## Assigned task
Please find the line that holds "change=repainted; old=bupikudal (turquoise);" below and reproduce it, along with every line after it through the end, exactly and without pictures.

[Before-and-after object listings]
________

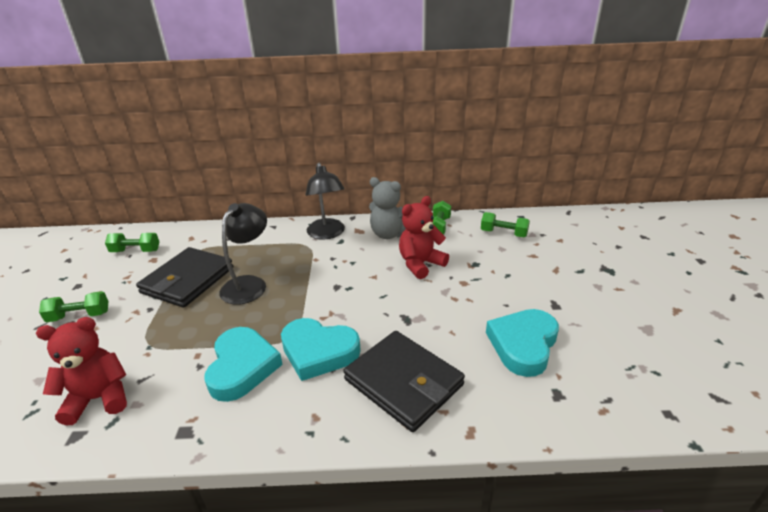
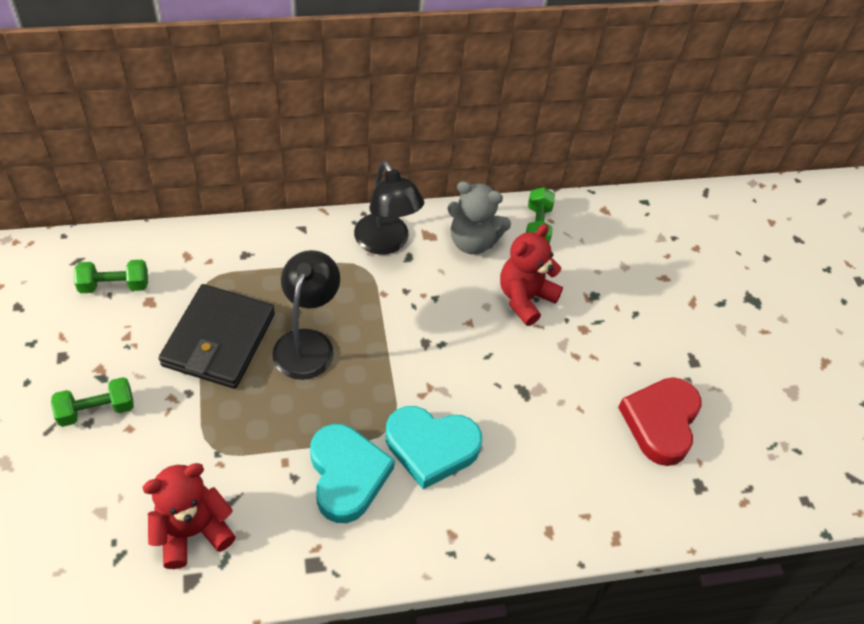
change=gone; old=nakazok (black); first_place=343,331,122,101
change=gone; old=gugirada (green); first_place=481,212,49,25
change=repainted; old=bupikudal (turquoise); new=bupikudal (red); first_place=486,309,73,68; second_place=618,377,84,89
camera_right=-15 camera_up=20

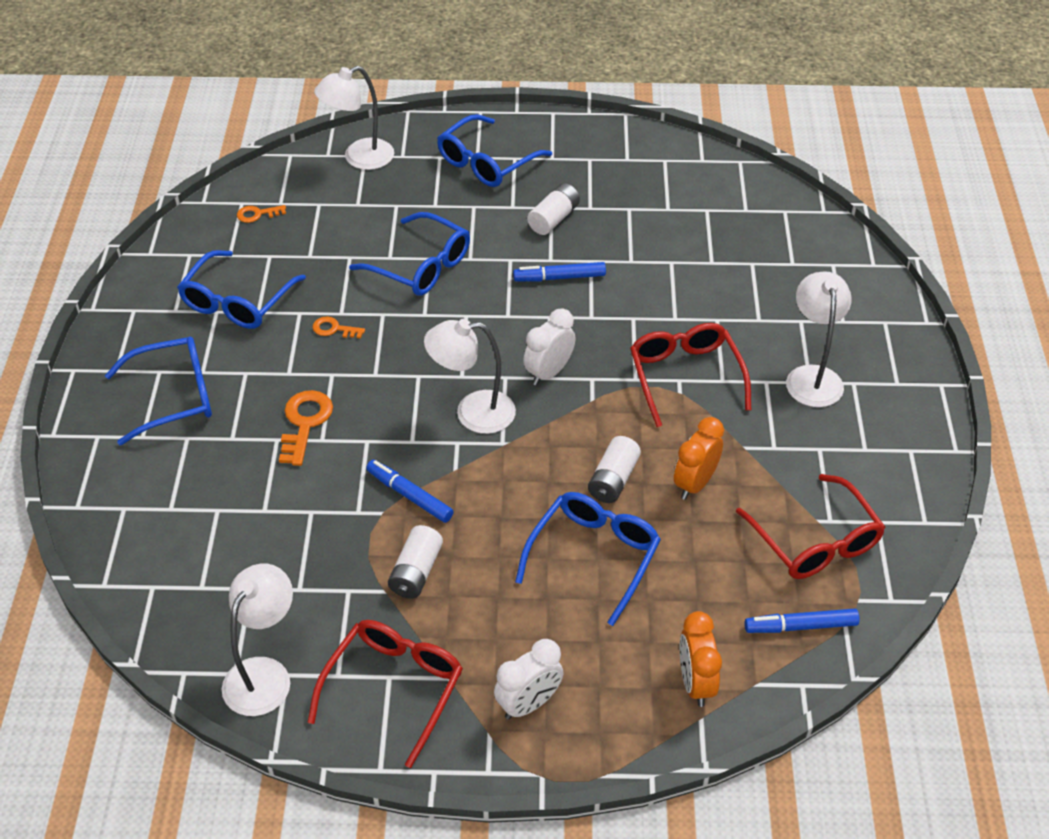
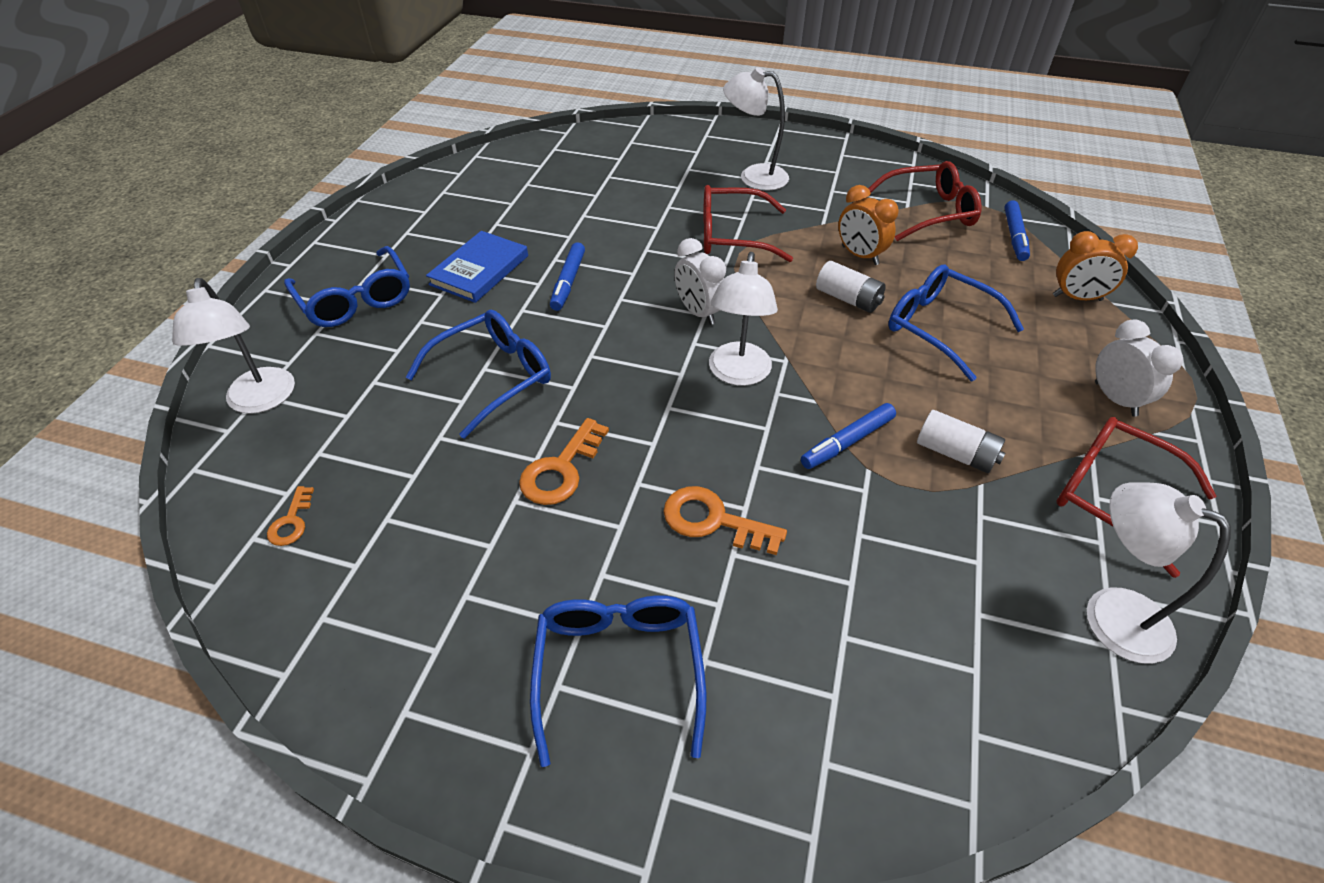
change=gone; old=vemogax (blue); first_place=177,250,129,79
change=swapped; old=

________

## Your solution
change=repainted; old=bupikudal (turquoise); new=bupikudal (red); first_place=486,309,73,68; second_place=618,377,84,89
camera_right=-15 camera_up=20

change=gone; old=vemogax (blue); first_place=177,250,129,79
change=swapped; old=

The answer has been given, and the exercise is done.